Your assignment ->
Below are some records. Return exactly the lines from the one containing "D106: diode 1N4001" through the one containing "U226: XOR (in", both included, and only those.

Data entries
******

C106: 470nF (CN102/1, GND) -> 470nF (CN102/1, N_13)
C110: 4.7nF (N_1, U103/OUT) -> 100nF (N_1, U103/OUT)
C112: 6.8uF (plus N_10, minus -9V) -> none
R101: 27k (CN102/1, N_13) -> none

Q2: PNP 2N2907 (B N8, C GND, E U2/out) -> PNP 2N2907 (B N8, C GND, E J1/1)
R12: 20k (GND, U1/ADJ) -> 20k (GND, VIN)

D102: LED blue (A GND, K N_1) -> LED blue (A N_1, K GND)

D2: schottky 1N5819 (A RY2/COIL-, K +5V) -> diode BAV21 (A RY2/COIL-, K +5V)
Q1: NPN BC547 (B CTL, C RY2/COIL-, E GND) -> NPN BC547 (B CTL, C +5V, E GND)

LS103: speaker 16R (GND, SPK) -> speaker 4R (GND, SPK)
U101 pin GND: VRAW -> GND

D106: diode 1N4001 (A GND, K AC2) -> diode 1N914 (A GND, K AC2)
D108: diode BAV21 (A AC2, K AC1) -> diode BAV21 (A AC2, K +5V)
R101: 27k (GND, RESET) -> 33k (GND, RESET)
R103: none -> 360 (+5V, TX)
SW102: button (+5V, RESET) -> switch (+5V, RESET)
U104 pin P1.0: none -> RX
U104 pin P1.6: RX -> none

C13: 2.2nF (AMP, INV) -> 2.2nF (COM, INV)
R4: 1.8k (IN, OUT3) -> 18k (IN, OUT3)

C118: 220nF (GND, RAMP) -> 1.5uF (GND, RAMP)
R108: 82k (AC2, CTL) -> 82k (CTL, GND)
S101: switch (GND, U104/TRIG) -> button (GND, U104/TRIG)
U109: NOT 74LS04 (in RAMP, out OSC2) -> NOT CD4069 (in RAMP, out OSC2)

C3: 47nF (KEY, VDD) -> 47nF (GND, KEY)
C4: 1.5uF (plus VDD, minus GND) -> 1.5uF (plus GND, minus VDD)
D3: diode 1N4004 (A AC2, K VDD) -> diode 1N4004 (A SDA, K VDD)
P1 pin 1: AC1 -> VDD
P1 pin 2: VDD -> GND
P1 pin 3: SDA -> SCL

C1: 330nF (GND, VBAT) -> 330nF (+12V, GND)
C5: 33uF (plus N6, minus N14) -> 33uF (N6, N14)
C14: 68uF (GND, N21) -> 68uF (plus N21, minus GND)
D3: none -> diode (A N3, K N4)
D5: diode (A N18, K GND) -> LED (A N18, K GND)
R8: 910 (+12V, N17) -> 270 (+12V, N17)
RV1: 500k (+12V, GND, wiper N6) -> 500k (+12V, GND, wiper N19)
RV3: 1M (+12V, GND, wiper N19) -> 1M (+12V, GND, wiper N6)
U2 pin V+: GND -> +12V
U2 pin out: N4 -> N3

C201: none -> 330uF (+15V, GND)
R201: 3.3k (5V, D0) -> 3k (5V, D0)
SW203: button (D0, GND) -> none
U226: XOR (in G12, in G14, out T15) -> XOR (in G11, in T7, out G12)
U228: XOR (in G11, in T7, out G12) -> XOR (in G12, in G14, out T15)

******

Finished task ->
D106: diode 1N4001 (A GND, K AC2) -> diode 1N914 (A GND, K AC2)
D108: diode BAV21 (A AC2, K AC1) -> diode BAV21 (A AC2, K +5V)
R101: 27k (GND, RESET) -> 33k (GND, RESET)
R103: none -> 360 (+5V, TX)
SW102: button (+5V, RESET) -> switch (+5V, RESET)
U104 pin P1.0: none -> RX
U104 pin P1.6: RX -> none

C13: 2.2nF (AMP, INV) -> 2.2nF (COM, INV)
R4: 1.8k (IN, OUT3) -> 18k (IN, OUT3)

C118: 220nF (GND, RAMP) -> 1.5uF (GND, RAMP)
R108: 82k (AC2, CTL) -> 82k (CTL, GND)
S101: switch (GND, U104/TRIG) -> button (GND, U104/TRIG)
U109: NOT 74LS04 (in RAMP, out OSC2) -> NOT CD4069 (in RAMP, out OSC2)

C3: 47nF (KEY, VDD) -> 47nF (GND, KEY)
C4: 1.5uF (plus VDD, minus GND) -> 1.5uF (plus GND, minus VDD)
D3: diode 1N4004 (A AC2, K VDD) -> diode 1N4004 (A SDA, K VDD)
P1 pin 1: AC1 -> VDD
P1 pin 2: VDD -> GND
P1 pin 3: SDA -> SCL

C1: 330nF (GND, VBAT) -> 330nF (+12V, GND)
C5: 33uF (plus N6, minus N14) -> 33uF (N6, N14)
C14: 68uF (GND, N21) -> 68uF (plus N21, minus GND)
D3: none -> diode (A N3, K N4)
D5: diode (A N18, K GND) -> LED (A N18, K GND)
R8: 910 (+12V, N17) -> 270 (+12V, N17)
RV1: 500k (+12V, GND, wiper N6) -> 500k (+12V, GND, wiper N19)
RV3: 1M (+12V, GND, wiper N19) -> 1M (+12V, GND, wiper N6)
U2 pin V+: GND -> +12V
U2 pin out: N4 -> N3

C201: none -> 330uF (+15V, GND)
R201: 3.3k (5V, D0) -> 3k (5V, D0)
SW203: button (D0, GND) -> none
U226: XOR (in G12, in G14, out T15) -> XOR (in G11, in T7, out G12)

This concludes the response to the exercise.